*Activity*.
Reproduce the entries below exactly, but only from the line containing "The orange hat ended up elsewhere, having gone from [262" to the line containing "What was the purple watering", inclusive.
** Available data follows **
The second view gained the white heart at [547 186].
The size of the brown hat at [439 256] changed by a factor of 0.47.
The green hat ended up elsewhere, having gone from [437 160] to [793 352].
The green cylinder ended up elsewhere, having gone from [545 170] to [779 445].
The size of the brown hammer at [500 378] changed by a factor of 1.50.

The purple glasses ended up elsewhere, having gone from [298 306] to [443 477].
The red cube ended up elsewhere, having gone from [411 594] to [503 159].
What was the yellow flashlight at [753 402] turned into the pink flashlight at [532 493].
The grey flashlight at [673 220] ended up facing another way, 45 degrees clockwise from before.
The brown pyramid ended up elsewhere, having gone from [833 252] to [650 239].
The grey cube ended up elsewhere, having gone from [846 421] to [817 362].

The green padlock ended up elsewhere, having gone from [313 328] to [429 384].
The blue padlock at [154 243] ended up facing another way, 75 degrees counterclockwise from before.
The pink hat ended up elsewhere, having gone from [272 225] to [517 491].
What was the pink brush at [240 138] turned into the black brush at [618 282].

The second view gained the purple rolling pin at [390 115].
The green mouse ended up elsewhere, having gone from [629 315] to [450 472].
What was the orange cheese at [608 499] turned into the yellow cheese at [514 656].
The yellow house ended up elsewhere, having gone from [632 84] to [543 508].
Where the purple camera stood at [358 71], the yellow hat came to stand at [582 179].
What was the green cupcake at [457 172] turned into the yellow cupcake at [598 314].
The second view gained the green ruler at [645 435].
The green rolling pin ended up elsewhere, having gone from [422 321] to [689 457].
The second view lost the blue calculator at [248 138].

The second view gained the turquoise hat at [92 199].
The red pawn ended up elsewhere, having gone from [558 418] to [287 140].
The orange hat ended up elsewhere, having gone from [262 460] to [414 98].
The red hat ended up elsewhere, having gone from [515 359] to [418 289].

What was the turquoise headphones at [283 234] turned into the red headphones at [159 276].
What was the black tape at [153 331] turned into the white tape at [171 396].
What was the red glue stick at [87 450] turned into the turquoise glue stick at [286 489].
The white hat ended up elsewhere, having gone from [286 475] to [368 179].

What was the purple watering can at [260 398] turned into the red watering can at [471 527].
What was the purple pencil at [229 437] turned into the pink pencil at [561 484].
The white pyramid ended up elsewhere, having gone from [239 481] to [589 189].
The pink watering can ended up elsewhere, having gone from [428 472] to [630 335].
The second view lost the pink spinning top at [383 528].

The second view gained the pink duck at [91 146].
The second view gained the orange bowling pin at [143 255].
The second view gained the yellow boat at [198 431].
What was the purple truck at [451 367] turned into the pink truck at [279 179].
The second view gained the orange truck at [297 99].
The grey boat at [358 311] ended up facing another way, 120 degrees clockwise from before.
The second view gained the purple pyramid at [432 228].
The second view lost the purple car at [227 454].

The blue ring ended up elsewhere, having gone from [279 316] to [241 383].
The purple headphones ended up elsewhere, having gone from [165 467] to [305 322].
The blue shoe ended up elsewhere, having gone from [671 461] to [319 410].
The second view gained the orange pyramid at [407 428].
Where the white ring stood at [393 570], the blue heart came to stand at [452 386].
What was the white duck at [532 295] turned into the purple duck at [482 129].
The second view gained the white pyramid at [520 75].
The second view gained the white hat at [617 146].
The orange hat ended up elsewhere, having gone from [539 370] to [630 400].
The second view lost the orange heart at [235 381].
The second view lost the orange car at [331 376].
** End of Available data **
*Task response*.
The orange hat ended up elsewhere, having gone from [262 460] to [414 98].
The red hat ended up elsewhere, having gone from [515 359] to [418 289].

What was the turquoise headphones at [283 234] turned into the red headphones at [159 276].
What was the black tape at [153 331] turned into the white tape at [171 396].
What was the red glue stick at [87 450] turned into the turquoise glue stick at [286 489].
The white hat ended up elsewhere, having gone from [286 475] to [368 179].

What was the purple watering can at [260 398] turned into the red watering can at [471 527].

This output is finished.